START DATASET RECORDS

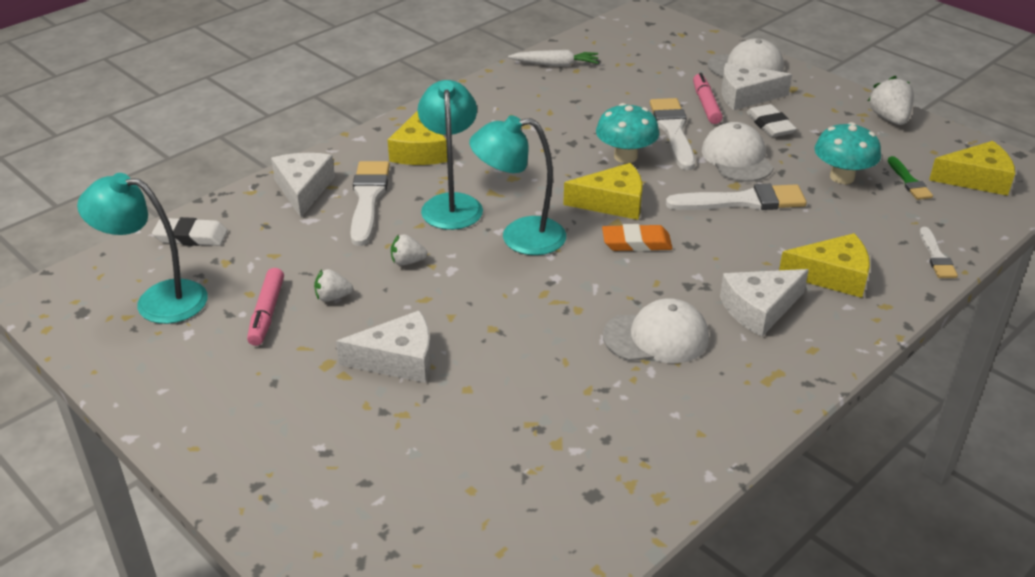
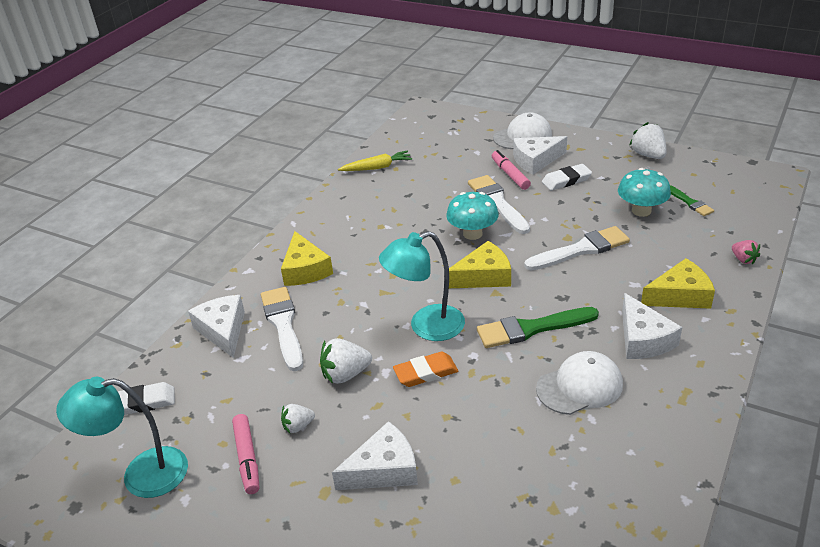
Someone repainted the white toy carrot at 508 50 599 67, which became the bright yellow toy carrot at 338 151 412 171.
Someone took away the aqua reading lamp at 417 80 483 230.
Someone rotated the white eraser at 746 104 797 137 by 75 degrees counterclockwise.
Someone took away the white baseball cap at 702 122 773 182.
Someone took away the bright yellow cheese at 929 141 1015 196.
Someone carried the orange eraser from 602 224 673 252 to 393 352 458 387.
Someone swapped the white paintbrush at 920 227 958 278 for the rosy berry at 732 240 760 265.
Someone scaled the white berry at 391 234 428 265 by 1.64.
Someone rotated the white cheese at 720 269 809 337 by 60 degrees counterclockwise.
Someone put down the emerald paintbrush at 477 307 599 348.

END DATASET RECORDS
START DATASET RECORDS

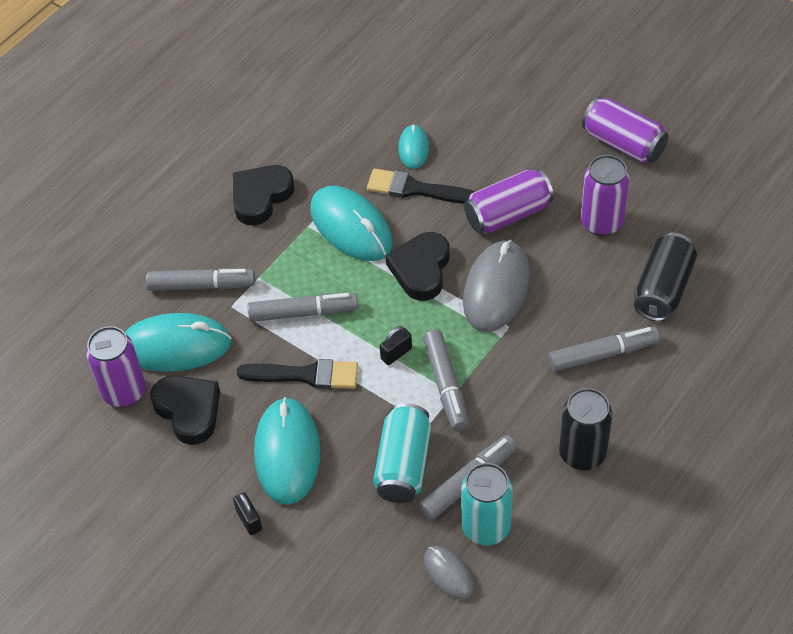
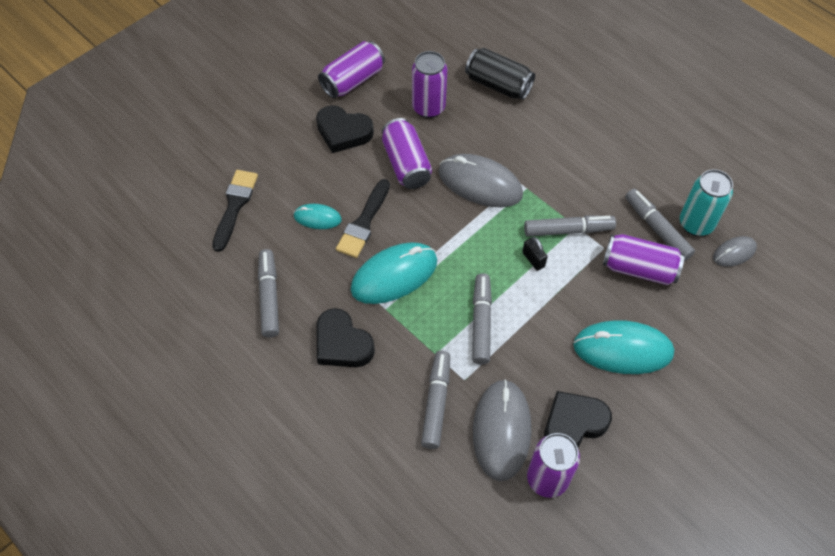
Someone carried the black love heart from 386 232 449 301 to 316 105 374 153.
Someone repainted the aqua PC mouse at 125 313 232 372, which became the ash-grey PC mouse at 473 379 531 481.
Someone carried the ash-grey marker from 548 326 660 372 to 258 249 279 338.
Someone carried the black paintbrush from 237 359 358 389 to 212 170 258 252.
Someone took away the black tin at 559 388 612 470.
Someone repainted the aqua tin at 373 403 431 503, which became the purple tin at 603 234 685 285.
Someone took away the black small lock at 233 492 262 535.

END DATASET RECORDS

§ EXERCISE:
Which lines above run from the one containing "Someone swapped the" to the one containing "Someone rotated the white cheese"? Give them again exactly, both ends included.

§ EXPECTED ANSWER:
Someone swapped the white paintbrush at 920 227 958 278 for the rosy berry at 732 240 760 265.
Someone scaled the white berry at 391 234 428 265 by 1.64.
Someone rotated the white cheese at 720 269 809 337 by 60 degrees counterclockwise.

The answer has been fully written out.